## [REQUIRED WORK]
Repeat the listing that follows, character for character, minus the pictures.

## [DATA EXTRACT]
......

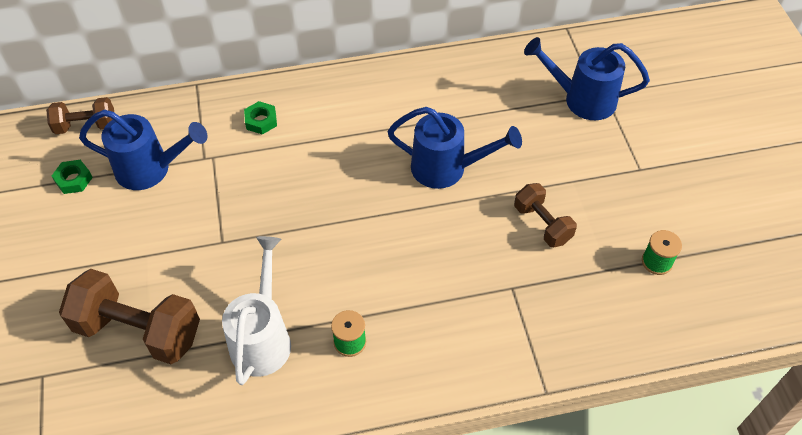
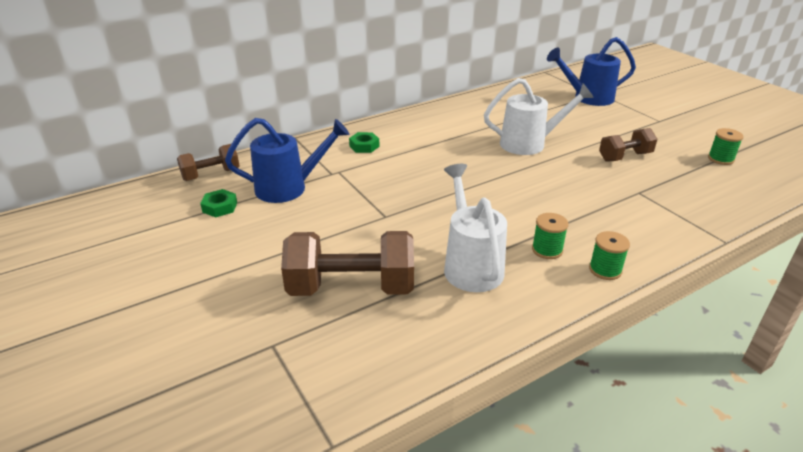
camera: 20 degrees left, 20 degrees down
(388, 388) = (605, 270): none -> green spool
(447, 169) = (529, 144): blue watering can -> white watering can
(542, 224) = (625, 157): brown dumbbell -> brown dumbbell turned 60 degrees counterclockwise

......

## [SOLUTION BELOW]
camera: 20 degrees left, 20 degrees down
(388, 388) = (605, 270): none -> green spool
(447, 169) = (529, 144): blue watering can -> white watering can
(542, 224) = (625, 157): brown dumbbell -> brown dumbbell turned 60 degrees counterclockwise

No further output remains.